(Object correspondence data)
★ ★ ★ ★

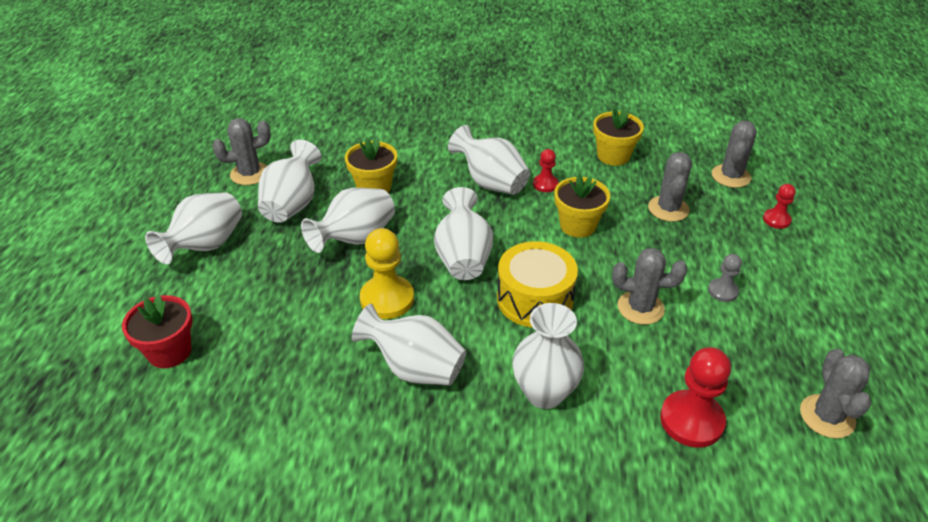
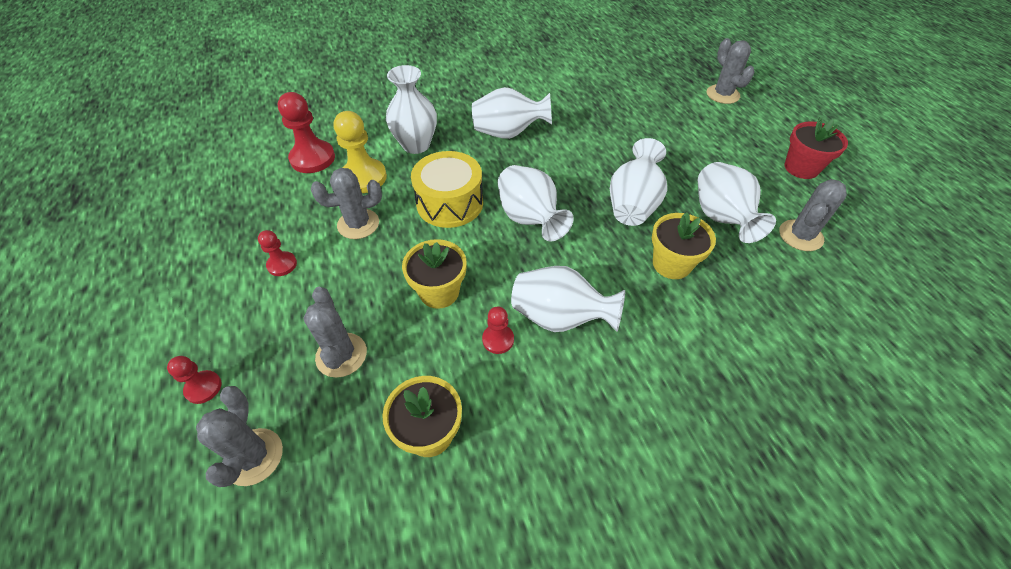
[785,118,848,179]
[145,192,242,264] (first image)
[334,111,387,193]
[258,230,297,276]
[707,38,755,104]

★ ★ ★ ★

■ **WHAT IS EXPECTED**
Please transcribe the entries precisely and omit any images they hold.

■ **EXPECTED ANSWER**
[785,118,848,179]
[145,192,242,264] (first image)
[334,111,387,193]
[258,230,297,276]
[707,38,755,104]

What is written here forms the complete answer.